Dataset records:
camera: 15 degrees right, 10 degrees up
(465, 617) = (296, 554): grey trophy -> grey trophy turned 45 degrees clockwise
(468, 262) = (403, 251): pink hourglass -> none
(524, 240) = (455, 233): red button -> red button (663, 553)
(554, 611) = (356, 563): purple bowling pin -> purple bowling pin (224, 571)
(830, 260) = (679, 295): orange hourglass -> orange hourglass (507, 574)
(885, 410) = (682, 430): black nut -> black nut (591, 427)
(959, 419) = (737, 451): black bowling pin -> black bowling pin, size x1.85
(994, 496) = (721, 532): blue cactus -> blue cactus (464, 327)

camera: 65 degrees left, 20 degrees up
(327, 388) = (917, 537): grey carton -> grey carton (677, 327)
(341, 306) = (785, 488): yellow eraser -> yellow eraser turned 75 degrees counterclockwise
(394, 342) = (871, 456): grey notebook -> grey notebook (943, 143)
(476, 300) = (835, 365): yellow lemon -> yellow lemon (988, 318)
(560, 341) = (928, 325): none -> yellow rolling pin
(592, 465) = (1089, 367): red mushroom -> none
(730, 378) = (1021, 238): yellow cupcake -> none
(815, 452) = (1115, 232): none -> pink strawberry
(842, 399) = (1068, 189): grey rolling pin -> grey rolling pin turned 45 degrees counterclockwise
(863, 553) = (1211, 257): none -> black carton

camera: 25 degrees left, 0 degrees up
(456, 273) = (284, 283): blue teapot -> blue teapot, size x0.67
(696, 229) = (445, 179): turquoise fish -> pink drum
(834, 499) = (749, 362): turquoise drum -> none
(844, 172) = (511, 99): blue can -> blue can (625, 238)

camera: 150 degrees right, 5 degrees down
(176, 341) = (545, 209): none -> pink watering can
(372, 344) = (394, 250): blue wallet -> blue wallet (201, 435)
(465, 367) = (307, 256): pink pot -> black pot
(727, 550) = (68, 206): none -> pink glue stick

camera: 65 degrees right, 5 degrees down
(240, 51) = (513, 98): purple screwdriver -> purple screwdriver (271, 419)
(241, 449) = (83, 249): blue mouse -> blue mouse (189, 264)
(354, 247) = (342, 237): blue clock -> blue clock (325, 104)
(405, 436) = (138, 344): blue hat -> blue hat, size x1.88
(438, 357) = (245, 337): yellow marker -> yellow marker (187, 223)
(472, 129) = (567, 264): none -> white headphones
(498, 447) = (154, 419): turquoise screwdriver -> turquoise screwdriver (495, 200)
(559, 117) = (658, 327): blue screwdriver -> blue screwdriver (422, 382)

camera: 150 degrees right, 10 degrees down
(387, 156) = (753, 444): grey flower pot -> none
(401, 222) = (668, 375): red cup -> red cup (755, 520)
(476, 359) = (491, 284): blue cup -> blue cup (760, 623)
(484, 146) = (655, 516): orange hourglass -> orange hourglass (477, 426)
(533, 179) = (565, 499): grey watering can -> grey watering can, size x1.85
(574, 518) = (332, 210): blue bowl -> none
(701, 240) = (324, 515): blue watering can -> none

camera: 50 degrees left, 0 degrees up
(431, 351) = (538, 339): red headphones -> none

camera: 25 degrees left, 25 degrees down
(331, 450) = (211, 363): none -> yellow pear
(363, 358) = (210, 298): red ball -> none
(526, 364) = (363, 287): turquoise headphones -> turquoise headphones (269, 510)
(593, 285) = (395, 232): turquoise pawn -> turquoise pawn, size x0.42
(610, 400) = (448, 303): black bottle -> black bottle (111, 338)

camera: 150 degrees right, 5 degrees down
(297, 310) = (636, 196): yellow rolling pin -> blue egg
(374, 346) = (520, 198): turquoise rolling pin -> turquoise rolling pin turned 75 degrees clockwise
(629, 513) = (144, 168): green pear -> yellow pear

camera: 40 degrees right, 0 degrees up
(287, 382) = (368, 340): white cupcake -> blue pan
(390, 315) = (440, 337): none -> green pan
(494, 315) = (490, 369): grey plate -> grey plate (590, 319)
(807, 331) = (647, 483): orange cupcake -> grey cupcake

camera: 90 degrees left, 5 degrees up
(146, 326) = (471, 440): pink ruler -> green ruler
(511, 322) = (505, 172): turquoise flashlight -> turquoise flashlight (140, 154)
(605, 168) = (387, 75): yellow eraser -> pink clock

• [Task brief] Report every line in the data that holds "right", copying each one.

• [Solution for this task]
camera: 15 degrees right, 10 degrees up
camera: 150 degrees right, 5 degrees down
camera: 65 degrees right, 5 degrees down
camera: 150 degrees right, 10 degrees down
camera: 150 degrees right, 5 degrees down
camera: 40 degrees right, 0 degrees up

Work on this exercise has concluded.